* **What to work on**:
Pull out each line of the material below that contains the string "kern". Case matters.

# START OF Records provided

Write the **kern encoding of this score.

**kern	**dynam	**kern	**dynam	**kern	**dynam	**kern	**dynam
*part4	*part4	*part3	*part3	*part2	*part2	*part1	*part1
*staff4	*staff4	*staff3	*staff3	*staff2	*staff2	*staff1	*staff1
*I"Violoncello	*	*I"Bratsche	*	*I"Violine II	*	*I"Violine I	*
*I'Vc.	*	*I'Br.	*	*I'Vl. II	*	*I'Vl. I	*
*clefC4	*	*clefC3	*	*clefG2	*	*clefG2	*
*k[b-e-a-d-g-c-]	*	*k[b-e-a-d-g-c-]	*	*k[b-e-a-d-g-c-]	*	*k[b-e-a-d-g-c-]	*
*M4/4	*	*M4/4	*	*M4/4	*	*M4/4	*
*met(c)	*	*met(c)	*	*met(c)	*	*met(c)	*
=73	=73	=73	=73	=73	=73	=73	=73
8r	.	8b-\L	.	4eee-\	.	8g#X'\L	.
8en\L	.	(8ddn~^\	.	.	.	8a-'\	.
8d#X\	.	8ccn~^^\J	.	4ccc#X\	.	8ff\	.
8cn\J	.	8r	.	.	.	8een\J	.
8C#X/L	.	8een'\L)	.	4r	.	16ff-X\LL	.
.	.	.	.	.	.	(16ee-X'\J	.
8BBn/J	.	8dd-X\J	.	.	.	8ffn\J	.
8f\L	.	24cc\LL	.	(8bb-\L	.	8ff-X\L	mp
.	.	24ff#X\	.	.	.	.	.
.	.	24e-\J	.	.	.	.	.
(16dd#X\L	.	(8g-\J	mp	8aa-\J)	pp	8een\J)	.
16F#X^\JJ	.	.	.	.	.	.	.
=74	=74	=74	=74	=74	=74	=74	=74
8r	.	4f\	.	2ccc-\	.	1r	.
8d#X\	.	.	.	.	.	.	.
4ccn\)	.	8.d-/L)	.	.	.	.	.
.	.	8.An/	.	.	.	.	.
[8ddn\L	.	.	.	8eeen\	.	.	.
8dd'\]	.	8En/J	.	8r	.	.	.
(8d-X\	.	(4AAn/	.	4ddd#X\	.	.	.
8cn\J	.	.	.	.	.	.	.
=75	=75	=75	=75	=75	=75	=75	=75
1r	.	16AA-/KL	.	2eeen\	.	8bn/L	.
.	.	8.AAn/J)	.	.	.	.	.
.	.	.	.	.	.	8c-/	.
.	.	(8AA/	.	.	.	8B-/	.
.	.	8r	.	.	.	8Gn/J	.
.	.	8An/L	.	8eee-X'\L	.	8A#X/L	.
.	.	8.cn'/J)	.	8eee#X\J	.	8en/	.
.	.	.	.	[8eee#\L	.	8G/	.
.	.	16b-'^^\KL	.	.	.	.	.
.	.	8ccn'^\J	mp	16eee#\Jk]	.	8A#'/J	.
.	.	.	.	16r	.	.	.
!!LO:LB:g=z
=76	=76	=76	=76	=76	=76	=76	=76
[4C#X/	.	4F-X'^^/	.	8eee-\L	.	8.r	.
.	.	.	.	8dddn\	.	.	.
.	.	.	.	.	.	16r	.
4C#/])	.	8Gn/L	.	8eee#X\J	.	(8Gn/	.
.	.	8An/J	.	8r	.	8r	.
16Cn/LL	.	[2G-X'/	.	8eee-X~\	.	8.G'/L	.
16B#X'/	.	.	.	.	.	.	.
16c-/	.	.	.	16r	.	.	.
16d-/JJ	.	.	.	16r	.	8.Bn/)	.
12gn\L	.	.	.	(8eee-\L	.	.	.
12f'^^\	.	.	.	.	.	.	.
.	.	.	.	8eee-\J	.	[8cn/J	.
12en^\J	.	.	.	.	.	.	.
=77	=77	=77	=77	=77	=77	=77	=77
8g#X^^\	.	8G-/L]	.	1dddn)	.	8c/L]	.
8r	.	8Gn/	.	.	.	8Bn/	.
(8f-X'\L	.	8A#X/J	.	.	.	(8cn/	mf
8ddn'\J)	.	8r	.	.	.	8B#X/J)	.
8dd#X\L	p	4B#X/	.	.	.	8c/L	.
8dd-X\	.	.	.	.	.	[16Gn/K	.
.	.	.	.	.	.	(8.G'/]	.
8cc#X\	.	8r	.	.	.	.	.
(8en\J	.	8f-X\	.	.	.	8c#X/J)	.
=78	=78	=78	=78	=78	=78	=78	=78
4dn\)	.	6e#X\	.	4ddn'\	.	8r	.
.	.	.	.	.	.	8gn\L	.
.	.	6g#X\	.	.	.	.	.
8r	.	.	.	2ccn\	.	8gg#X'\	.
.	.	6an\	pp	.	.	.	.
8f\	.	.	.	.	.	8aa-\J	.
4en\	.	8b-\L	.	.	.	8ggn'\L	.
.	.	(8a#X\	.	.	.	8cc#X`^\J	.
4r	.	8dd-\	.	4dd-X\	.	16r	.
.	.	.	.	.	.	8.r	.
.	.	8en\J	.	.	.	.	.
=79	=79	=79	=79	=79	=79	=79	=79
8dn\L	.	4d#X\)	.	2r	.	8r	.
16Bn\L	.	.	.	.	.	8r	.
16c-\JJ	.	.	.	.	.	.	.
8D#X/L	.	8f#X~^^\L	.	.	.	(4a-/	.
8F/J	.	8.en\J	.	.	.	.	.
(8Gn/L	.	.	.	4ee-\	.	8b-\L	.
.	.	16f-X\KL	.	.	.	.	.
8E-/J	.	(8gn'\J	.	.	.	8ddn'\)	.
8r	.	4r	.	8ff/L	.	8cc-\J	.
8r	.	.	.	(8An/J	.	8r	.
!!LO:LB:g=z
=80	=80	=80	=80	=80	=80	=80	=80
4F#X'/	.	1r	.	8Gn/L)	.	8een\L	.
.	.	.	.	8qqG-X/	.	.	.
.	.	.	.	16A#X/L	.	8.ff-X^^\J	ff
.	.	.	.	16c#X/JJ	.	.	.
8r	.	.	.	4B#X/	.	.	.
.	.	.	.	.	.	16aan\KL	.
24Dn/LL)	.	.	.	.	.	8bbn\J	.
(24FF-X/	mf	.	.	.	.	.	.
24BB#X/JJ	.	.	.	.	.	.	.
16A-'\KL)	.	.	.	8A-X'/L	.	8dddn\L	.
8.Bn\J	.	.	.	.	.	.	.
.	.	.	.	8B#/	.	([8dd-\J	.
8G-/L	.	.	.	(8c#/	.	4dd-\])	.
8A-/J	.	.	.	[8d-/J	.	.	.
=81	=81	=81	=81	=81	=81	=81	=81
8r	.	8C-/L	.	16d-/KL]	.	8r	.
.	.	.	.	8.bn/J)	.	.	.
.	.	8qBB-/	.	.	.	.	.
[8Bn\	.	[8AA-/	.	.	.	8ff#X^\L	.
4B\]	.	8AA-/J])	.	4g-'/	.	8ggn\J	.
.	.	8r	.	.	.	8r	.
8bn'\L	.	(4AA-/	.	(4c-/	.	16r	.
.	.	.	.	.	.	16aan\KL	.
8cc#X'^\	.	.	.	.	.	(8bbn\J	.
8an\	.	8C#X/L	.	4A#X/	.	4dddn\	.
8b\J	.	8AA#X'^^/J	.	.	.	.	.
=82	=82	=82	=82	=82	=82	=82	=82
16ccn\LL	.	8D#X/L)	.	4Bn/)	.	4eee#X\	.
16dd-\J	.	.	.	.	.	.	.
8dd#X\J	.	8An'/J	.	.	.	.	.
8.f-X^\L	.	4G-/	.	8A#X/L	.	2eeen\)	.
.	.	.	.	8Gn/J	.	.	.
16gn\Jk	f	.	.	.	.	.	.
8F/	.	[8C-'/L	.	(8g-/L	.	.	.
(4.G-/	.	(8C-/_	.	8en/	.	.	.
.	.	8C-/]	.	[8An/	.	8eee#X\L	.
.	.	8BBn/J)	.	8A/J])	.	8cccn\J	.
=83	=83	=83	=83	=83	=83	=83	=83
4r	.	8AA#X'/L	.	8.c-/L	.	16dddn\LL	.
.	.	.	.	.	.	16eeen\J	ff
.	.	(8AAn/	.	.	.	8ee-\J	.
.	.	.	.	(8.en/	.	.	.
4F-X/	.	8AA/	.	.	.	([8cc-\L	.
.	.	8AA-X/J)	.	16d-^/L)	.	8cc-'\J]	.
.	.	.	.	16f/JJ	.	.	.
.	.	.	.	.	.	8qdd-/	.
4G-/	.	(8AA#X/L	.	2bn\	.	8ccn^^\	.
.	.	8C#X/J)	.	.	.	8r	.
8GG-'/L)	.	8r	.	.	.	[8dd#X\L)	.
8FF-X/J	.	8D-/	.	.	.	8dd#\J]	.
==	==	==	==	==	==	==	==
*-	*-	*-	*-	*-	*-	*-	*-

# END OF Records provided

* **Full response**:
Write the **kern encoding of this score.
**kern	**dynam	**kern	**dynam	**kern	**dynam	**kern	**dynam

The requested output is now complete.